Transcribe only the lines of the listing below from the one holding "(714, 560) = (697, 226): turquoise" through the one holding "(1036, 352) = (403, 258): brown", inclusive, without any change.

**LISTED RECORDS**
────────

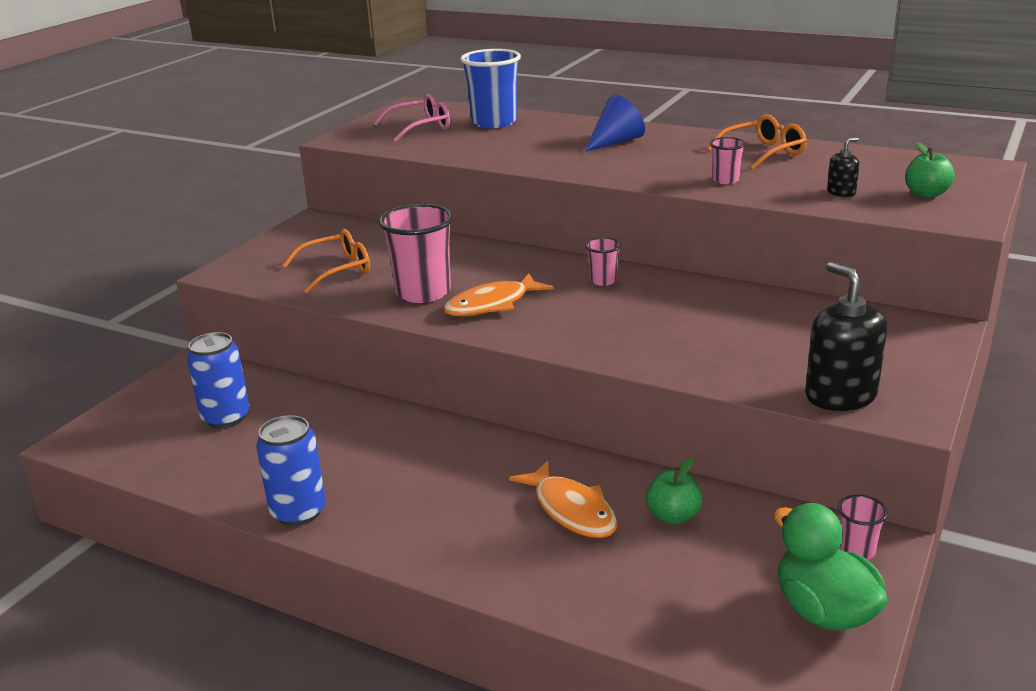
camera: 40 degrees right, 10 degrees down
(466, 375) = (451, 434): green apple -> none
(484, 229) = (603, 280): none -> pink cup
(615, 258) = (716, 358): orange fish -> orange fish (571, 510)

────────

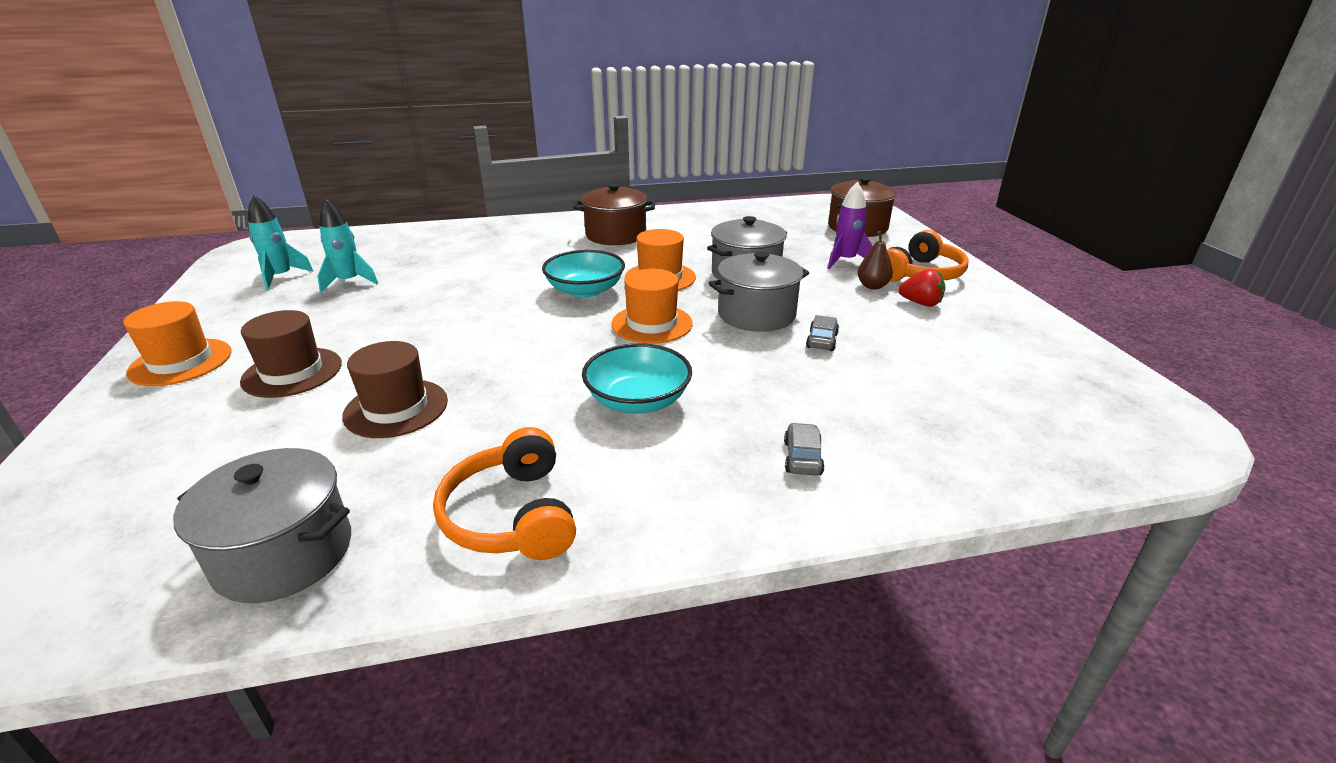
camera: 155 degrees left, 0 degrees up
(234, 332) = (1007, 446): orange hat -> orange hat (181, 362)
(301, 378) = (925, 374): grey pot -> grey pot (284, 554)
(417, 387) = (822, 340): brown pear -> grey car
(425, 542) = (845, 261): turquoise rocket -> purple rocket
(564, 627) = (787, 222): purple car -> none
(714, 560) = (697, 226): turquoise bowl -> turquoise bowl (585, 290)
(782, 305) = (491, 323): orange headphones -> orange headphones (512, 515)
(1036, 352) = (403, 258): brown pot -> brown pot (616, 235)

────────

**ANSWER TO THE PROBLEM**
(714, 560) = (697, 226): turquoise bowl -> turquoise bowl (585, 290)
(782, 305) = (491, 323): orange headphones -> orange headphones (512, 515)
(1036, 352) = (403, 258): brown pot -> brown pot (616, 235)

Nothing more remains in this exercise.